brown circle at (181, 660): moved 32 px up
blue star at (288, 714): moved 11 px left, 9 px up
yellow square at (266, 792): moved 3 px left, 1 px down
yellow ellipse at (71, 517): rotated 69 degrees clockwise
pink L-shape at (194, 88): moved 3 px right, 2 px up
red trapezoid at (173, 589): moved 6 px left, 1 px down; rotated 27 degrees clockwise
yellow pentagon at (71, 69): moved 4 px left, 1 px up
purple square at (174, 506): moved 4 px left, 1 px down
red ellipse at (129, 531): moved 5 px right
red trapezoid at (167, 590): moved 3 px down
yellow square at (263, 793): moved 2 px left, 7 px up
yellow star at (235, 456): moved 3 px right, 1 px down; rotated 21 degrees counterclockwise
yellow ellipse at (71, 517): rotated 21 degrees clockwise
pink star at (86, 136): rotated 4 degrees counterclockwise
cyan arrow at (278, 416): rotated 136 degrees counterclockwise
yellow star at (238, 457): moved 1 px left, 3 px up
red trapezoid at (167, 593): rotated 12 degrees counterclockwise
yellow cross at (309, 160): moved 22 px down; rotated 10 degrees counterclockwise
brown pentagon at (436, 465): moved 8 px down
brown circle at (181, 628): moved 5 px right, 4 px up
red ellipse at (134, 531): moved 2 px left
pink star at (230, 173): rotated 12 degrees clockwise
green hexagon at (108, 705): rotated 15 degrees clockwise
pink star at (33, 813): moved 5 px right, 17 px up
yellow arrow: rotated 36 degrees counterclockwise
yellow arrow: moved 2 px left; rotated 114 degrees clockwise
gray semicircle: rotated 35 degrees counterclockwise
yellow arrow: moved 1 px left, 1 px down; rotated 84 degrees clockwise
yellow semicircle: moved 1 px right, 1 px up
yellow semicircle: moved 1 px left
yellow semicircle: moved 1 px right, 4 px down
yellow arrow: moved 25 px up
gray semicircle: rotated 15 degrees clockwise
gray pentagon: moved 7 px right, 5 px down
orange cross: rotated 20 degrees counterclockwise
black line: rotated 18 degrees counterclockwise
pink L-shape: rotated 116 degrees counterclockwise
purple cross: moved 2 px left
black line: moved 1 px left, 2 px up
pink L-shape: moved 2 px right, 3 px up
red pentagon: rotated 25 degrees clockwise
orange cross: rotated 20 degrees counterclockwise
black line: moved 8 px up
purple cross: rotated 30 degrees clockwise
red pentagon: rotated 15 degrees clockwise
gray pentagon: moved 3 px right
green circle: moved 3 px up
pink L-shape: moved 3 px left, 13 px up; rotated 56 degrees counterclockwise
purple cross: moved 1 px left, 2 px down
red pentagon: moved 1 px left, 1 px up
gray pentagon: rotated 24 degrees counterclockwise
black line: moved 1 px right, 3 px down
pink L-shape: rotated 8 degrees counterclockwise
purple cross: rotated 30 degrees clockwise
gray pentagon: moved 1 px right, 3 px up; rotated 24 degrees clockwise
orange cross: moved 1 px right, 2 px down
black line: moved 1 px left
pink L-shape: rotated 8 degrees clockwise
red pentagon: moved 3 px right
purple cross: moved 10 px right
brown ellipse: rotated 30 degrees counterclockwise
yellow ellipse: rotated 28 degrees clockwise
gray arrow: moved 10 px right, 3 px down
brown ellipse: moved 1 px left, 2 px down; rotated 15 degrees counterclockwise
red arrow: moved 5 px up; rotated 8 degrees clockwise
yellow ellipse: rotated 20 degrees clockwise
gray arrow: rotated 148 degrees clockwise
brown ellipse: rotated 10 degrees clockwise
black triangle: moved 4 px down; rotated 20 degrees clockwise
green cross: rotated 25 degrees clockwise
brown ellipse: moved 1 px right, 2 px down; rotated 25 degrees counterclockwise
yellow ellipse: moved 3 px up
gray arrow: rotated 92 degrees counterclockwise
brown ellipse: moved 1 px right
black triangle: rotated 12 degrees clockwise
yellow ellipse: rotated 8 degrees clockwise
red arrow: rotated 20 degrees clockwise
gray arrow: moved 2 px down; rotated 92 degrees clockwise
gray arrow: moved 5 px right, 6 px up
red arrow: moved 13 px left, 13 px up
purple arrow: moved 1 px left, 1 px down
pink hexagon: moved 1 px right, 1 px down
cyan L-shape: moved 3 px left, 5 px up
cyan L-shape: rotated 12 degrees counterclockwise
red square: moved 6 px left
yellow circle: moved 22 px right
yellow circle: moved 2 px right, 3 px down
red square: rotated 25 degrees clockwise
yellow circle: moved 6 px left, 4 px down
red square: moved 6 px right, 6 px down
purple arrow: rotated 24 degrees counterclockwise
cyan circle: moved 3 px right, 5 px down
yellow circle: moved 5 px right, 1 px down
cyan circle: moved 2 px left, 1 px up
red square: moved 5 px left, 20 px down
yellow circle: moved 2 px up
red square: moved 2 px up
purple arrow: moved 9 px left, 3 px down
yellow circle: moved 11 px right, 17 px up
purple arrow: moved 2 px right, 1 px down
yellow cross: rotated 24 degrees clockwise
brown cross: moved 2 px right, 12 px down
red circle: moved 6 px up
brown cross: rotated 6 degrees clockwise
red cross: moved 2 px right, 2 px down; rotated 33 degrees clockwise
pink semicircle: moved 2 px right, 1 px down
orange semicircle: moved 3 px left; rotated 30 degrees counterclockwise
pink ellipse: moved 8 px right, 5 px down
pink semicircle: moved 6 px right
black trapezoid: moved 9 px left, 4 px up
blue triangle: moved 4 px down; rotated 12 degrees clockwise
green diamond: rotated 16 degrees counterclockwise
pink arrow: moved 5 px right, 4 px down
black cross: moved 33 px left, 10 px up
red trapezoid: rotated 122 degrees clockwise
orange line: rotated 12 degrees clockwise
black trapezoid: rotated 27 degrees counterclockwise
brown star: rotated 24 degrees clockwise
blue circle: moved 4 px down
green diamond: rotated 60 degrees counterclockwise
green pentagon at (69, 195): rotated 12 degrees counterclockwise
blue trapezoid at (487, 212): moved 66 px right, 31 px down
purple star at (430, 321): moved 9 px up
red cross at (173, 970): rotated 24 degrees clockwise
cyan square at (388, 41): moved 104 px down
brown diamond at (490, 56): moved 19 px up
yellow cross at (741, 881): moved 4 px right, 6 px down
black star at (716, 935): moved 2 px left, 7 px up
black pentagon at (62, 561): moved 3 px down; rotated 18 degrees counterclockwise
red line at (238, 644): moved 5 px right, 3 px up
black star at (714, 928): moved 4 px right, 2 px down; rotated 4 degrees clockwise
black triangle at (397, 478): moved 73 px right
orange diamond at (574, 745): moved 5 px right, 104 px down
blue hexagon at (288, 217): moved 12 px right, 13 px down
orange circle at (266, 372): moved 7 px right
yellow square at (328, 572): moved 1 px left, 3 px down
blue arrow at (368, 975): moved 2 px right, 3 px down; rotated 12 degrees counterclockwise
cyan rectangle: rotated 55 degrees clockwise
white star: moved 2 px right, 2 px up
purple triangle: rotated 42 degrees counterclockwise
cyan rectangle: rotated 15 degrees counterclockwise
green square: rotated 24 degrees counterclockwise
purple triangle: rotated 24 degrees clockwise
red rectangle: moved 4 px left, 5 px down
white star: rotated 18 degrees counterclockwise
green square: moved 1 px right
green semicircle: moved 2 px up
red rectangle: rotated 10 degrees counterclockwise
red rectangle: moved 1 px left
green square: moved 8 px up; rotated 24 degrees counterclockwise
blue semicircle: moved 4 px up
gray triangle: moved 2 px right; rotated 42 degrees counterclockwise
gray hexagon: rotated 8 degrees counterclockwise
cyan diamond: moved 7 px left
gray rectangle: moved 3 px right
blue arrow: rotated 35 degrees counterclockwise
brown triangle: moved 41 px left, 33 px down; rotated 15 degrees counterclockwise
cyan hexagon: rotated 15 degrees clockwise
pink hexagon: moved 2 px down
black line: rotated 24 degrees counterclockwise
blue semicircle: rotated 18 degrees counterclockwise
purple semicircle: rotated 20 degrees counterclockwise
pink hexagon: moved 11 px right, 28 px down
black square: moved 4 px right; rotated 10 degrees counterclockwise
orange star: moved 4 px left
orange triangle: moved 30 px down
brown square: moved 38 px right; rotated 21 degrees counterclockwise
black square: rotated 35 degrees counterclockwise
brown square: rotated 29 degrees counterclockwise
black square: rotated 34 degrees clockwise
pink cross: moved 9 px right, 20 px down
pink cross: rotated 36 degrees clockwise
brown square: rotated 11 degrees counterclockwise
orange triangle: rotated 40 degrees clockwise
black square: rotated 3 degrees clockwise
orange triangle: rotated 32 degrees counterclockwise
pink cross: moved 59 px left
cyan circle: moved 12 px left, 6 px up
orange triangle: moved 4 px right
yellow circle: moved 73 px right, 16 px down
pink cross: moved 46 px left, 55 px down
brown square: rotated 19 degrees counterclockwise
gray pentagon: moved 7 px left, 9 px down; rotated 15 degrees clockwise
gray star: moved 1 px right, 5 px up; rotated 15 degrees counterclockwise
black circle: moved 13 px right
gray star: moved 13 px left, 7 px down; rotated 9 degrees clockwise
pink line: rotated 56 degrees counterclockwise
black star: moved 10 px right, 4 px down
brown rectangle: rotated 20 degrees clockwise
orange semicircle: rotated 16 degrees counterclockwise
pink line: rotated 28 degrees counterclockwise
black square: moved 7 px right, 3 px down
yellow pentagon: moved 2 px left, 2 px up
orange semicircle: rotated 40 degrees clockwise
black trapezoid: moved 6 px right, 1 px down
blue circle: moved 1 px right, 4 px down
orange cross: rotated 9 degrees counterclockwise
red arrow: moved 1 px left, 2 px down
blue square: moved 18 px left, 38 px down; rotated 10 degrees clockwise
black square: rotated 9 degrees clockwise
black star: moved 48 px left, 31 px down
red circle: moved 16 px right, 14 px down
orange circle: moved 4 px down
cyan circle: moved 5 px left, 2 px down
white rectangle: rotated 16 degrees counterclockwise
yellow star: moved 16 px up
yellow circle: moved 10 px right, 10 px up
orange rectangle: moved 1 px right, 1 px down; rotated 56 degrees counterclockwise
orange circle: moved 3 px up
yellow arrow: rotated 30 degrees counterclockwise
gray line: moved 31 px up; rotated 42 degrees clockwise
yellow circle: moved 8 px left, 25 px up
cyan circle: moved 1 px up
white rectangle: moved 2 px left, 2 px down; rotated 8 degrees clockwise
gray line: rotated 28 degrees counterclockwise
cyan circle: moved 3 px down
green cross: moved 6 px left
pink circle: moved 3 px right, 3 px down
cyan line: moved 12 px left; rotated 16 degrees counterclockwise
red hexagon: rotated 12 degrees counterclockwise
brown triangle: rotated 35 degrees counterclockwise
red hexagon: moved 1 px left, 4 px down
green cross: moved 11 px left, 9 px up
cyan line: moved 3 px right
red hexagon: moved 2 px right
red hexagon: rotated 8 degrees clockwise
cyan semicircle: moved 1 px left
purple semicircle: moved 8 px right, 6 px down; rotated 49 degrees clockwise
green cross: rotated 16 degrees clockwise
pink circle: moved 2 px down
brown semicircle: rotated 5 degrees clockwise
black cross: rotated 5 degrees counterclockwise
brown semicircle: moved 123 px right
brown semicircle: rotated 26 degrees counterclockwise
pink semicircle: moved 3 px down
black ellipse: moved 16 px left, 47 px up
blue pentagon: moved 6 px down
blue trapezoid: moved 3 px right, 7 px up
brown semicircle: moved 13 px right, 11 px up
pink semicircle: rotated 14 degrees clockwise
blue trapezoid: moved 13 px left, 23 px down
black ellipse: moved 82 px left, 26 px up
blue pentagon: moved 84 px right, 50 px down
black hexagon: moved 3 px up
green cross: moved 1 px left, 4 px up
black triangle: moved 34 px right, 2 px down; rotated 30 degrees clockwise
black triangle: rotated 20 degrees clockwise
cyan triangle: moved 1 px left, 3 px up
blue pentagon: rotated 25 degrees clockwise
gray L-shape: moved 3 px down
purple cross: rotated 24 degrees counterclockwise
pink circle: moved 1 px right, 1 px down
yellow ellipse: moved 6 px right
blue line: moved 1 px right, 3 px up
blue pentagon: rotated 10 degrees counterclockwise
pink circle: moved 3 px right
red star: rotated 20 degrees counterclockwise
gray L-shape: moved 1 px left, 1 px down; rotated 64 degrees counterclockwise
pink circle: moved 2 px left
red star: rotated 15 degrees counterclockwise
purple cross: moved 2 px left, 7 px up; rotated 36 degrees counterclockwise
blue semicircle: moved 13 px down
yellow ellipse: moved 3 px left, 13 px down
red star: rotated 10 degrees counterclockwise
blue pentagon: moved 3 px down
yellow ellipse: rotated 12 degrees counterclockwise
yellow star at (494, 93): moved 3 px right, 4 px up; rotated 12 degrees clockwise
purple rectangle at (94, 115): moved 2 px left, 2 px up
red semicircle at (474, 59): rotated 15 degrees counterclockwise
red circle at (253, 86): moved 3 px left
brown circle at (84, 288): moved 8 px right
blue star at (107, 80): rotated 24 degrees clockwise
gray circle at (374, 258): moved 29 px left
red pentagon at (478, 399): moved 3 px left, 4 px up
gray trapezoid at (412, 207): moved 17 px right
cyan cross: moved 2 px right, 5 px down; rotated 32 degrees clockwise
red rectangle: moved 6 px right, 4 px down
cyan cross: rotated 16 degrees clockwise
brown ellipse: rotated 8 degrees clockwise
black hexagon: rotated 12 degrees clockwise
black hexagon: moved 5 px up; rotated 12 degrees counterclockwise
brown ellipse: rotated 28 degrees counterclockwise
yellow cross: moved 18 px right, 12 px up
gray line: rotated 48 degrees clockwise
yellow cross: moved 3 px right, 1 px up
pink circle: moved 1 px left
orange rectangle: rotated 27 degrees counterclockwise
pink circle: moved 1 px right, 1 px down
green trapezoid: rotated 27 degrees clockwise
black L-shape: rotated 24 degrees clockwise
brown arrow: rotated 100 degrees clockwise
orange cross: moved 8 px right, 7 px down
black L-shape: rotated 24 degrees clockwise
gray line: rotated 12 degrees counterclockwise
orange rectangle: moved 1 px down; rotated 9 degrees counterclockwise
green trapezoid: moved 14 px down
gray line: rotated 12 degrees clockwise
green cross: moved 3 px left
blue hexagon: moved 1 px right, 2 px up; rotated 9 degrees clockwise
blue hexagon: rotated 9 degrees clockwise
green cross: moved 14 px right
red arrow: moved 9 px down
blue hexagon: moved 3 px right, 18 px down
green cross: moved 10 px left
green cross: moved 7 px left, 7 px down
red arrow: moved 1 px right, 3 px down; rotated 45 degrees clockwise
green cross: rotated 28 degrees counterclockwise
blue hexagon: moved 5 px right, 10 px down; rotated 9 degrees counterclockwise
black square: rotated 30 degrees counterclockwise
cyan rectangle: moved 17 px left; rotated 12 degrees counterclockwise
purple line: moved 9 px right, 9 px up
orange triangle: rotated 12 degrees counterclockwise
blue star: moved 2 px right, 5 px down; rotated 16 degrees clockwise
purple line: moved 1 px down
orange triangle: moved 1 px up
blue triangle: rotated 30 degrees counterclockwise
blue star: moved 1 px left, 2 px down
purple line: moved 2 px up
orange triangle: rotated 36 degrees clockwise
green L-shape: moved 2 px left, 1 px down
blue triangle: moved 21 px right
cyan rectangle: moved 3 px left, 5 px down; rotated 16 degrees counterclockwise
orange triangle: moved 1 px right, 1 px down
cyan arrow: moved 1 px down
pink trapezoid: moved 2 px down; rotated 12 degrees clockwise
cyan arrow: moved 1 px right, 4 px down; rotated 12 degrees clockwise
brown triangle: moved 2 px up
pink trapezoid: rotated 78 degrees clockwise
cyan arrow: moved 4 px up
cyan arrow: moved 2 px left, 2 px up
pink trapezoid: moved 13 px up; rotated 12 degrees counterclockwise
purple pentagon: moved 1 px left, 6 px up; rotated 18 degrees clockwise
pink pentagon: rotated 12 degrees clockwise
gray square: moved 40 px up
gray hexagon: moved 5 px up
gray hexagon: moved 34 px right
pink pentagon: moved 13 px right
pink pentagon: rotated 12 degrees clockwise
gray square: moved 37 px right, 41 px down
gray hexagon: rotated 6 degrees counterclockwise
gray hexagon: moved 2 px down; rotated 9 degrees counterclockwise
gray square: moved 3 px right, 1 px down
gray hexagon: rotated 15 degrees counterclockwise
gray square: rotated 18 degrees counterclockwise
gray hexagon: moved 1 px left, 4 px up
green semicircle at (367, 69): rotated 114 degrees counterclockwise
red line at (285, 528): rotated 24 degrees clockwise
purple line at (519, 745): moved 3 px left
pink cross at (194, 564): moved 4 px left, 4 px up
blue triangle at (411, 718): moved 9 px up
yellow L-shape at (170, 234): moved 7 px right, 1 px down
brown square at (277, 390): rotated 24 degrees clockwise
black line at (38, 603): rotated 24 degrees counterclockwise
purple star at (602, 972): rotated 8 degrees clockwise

-- -- --

◆ **Task requirements**
Swap "trapezoid" for "parallelogram" in the items from the first line up to and including the line with "yellow star at (235, 456): moved", and give back only those lines with nothing else changed.

◆ **Solution for this task**
brown circle at (181, 660): moved 32 px up
blue star at (288, 714): moved 11 px left, 9 px up
yellow square at (266, 792): moved 3 px left, 1 px down
yellow ellipse at (71, 517): rotated 69 degrees clockwise
pink L-shape at (194, 88): moved 3 px right, 2 px up
red parallelogram at (173, 589): moved 6 px left, 1 px down; rotated 27 degrees clockwise
yellow pentagon at (71, 69): moved 4 px left, 1 px up
purple square at (174, 506): moved 4 px left, 1 px down
red ellipse at (129, 531): moved 5 px right
red parallelogram at (167, 590): moved 3 px down
yellow square at (263, 793): moved 2 px left, 7 px up
yellow star at (235, 456): moved 3 px right, 1 px down; rotated 21 degrees counterclockwise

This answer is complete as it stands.